**TRY IT**
Start at the line in the entries below that contains "purple bowl: 0 -> 1", stop at the line that contains "green pear: 2 -> 3", and output exactly the lines in that span, both ends included.

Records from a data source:

▼▼▼

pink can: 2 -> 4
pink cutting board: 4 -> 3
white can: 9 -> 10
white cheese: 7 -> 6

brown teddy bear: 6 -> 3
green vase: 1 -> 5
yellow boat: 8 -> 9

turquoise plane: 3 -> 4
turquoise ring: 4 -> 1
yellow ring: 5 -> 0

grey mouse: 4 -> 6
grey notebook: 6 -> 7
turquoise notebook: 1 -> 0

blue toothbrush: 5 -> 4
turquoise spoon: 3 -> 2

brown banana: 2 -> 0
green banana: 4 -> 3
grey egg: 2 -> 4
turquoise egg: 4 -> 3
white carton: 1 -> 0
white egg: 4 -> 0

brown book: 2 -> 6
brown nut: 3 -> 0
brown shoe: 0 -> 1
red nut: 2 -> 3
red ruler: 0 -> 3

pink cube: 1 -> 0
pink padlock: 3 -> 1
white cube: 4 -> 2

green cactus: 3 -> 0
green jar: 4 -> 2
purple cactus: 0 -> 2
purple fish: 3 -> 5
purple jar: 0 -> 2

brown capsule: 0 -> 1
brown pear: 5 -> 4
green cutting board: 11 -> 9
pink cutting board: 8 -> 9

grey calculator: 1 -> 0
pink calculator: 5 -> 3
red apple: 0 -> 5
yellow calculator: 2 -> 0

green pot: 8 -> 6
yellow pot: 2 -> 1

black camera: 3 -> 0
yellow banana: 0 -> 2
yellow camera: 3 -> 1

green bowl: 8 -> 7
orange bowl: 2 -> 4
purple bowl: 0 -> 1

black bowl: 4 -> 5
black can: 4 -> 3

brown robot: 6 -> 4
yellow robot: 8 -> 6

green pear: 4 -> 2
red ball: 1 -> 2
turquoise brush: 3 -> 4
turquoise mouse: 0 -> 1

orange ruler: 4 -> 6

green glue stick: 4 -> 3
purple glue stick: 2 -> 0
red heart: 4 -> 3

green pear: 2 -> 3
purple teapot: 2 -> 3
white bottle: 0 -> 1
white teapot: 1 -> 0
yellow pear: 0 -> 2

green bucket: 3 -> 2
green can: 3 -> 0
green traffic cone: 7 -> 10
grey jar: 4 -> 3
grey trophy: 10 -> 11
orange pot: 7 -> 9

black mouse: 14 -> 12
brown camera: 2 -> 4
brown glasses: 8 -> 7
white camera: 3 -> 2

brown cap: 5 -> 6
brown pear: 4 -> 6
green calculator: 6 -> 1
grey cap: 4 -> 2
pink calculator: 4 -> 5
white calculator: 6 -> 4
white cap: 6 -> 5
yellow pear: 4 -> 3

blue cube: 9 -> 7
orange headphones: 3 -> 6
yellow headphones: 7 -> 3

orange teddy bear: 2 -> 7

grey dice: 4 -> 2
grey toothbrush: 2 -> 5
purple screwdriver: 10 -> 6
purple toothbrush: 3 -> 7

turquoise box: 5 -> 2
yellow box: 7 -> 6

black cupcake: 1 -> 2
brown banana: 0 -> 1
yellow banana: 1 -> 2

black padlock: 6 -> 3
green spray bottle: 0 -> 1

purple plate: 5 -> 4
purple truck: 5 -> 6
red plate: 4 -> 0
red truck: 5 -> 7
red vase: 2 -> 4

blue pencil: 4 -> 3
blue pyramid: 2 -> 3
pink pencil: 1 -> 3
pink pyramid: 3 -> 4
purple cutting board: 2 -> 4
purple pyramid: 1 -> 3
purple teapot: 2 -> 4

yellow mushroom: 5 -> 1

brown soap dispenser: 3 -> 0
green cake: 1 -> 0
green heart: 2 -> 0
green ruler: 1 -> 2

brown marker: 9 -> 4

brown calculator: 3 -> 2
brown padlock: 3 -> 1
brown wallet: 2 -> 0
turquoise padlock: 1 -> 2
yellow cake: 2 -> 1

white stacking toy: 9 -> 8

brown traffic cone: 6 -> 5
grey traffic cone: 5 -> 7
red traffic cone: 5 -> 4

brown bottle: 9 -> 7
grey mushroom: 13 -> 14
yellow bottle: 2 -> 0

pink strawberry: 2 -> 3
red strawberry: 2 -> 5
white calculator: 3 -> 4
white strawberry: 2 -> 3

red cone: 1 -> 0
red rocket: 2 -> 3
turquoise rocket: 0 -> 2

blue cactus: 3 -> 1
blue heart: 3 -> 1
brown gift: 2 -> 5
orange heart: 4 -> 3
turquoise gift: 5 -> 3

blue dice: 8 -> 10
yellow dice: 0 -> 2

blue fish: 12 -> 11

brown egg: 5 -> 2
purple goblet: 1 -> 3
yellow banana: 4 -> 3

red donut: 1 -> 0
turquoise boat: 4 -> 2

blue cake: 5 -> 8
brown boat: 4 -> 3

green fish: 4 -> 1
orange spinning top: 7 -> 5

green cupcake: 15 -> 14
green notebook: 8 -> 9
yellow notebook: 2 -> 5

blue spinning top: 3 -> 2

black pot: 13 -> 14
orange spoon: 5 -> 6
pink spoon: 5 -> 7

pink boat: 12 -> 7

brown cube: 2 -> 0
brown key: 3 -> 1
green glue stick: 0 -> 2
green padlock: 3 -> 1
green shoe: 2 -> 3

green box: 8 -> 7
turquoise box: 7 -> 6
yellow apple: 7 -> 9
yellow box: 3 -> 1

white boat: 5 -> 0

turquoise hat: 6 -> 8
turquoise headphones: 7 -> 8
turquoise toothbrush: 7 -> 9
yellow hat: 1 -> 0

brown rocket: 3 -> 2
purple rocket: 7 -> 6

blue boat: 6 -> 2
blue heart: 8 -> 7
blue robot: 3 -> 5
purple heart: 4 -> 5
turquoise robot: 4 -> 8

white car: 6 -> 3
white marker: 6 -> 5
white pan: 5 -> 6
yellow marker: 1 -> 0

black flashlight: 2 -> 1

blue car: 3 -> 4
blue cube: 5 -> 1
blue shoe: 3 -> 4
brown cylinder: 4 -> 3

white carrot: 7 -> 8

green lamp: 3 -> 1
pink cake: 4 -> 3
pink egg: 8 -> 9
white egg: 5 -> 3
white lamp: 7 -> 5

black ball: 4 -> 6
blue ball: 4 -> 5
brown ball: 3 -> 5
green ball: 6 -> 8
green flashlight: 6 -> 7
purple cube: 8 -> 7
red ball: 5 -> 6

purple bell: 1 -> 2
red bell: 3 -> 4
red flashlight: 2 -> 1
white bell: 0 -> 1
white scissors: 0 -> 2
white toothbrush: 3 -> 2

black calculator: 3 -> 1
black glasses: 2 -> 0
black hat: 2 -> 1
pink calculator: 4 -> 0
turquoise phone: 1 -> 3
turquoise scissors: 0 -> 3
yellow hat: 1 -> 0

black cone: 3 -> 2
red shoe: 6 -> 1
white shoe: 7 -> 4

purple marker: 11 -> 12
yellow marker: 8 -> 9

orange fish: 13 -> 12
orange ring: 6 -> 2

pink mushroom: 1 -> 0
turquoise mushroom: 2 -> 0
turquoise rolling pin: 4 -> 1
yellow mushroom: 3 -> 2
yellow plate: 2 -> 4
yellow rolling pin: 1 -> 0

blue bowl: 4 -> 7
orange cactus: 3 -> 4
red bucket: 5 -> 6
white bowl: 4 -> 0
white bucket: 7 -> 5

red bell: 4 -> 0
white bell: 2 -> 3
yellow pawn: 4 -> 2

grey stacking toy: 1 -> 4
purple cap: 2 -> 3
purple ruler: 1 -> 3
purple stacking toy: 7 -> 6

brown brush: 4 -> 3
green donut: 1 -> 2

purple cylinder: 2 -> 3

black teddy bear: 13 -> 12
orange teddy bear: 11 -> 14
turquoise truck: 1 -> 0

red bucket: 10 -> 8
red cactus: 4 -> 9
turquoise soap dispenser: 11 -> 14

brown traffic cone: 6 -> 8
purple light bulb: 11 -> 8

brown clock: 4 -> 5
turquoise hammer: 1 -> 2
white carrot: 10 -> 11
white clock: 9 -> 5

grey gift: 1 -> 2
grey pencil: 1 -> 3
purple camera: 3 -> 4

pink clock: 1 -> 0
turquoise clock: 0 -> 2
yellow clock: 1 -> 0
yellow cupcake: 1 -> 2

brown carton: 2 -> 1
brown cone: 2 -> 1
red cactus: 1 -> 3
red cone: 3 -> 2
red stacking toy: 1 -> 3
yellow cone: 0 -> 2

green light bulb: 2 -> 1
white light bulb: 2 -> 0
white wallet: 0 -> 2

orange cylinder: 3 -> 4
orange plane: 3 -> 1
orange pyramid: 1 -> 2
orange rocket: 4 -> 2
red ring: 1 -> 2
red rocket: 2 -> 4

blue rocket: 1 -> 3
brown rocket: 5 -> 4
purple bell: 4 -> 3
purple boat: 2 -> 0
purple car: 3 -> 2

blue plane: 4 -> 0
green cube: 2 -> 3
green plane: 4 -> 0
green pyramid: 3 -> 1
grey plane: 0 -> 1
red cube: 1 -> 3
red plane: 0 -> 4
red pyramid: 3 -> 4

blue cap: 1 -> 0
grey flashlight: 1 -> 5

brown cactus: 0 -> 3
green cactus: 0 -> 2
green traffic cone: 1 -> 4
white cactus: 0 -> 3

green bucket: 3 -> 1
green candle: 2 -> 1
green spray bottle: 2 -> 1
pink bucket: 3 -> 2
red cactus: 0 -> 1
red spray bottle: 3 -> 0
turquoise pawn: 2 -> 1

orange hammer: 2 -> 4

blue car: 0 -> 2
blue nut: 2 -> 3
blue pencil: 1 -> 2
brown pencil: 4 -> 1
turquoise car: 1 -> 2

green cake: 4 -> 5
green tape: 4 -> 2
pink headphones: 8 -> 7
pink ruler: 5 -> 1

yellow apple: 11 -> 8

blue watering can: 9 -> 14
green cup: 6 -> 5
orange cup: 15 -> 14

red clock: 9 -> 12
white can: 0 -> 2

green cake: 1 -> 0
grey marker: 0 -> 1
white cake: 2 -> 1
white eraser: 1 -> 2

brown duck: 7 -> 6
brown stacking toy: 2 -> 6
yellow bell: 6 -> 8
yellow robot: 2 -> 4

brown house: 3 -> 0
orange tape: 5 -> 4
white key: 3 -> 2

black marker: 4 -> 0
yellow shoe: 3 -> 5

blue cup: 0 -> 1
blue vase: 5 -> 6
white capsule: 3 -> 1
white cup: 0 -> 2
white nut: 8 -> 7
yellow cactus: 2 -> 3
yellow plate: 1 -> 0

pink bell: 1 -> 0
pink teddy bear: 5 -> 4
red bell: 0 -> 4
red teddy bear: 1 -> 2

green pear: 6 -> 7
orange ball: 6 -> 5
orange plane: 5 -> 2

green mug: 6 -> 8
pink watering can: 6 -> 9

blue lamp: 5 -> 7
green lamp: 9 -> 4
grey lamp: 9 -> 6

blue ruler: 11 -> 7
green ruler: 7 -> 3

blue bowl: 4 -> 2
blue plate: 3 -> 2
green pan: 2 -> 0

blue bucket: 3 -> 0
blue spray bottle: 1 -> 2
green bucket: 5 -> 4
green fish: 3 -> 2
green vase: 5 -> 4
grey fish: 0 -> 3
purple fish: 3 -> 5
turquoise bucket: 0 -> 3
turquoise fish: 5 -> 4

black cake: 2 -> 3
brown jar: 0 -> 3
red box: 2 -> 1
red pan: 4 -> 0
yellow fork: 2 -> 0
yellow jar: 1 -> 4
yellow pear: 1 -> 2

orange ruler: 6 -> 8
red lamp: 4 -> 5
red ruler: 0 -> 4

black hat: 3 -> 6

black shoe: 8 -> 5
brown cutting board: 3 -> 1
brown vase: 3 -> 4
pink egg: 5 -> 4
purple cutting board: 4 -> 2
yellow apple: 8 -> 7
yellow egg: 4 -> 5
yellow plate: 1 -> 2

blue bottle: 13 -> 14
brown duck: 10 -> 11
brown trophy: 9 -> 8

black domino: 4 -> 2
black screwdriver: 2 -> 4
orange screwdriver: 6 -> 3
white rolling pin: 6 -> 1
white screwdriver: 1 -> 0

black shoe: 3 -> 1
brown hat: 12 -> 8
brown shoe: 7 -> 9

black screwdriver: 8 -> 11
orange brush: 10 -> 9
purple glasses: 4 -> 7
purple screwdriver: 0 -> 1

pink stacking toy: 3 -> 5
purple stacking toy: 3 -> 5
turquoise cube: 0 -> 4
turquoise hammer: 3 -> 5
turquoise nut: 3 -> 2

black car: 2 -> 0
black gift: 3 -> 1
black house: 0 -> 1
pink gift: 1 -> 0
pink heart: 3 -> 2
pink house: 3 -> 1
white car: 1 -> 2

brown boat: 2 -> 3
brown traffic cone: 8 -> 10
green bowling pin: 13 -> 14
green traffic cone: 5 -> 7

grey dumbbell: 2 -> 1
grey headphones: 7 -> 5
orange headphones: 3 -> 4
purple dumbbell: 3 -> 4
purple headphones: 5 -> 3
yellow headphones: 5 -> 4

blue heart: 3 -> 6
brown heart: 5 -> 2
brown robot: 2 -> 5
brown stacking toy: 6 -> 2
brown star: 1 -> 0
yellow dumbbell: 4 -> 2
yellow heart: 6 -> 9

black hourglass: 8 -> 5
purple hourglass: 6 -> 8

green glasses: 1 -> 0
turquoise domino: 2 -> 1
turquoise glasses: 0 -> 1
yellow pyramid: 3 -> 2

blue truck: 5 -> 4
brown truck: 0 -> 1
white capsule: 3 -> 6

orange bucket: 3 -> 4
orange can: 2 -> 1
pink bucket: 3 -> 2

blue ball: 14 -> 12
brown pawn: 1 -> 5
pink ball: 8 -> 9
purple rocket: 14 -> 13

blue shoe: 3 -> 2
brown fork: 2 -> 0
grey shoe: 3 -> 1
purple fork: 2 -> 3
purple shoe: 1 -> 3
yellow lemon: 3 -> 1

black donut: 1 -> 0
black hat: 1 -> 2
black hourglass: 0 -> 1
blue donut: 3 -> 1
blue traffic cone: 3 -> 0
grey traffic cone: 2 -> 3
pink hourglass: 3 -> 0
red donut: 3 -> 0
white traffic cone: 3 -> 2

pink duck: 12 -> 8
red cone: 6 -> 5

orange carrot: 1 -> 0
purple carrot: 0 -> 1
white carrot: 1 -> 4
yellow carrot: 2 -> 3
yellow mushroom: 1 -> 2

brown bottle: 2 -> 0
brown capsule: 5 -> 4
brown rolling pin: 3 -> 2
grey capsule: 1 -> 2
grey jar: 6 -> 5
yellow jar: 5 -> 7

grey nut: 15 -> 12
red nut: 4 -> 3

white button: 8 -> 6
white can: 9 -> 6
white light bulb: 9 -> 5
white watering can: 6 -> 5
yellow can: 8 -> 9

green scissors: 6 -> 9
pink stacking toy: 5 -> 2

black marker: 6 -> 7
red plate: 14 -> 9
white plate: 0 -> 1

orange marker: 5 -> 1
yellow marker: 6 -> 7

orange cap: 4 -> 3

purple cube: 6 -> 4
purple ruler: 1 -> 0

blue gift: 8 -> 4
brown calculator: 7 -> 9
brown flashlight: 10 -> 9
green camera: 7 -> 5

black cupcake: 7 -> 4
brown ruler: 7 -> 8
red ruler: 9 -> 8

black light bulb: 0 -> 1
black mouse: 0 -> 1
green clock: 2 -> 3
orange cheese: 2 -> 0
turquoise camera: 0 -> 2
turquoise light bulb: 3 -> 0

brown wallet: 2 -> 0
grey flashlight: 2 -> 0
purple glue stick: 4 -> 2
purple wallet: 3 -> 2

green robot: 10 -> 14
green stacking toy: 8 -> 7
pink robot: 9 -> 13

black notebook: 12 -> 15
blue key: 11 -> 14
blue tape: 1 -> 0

▲▲▲

**FINISHED TASK**
purple bowl: 0 -> 1

black bowl: 4 -> 5
black can: 4 -> 3

brown robot: 6 -> 4
yellow robot: 8 -> 6

green pear: 4 -> 2
red ball: 1 -> 2
turquoise brush: 3 -> 4
turquoise mouse: 0 -> 1

orange ruler: 4 -> 6

green glue stick: 4 -> 3
purple glue stick: 2 -> 0
red heart: 4 -> 3

green pear: 2 -> 3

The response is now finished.